[RECORDS FOR THIS TASK Boundary: Start]
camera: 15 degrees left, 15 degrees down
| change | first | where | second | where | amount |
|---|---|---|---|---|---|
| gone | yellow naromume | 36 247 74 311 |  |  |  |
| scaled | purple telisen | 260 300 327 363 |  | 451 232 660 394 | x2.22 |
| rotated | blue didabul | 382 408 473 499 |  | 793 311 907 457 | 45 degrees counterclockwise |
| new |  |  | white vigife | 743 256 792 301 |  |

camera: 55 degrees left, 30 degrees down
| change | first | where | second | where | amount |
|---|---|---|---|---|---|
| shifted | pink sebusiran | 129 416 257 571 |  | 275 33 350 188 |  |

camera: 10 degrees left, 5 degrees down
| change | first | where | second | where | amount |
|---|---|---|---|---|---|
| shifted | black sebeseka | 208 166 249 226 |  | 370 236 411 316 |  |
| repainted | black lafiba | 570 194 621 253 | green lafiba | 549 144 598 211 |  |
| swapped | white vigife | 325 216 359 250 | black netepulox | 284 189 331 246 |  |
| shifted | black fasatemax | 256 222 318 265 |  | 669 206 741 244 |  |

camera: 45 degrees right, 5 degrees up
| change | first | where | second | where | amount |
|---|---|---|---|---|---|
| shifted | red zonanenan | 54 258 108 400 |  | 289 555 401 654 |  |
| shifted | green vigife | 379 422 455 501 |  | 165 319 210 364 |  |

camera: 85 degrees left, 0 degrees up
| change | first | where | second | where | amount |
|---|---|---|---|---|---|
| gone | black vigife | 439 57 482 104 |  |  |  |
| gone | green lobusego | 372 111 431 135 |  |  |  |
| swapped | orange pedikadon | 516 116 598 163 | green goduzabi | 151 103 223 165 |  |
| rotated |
[RECORDS FOR THIS TASK Boundary: End]
- **REQUIRED WORK**:
Your reply should hold only the lines from the first line of the records through the one with "394 | x2.22 |", reproduced word for word.

- **THE ANSWER**:
camera: 15 degrees left, 15 degrees down
| change | first | where | second | where | amount |
|---|---|---|---|---|---|
| gone | yellow naromume | 36 247 74 311 |  |  |  |
| scaled | purple telisen | 260 300 327 363 |  | 451 232 660 394 | x2.22 |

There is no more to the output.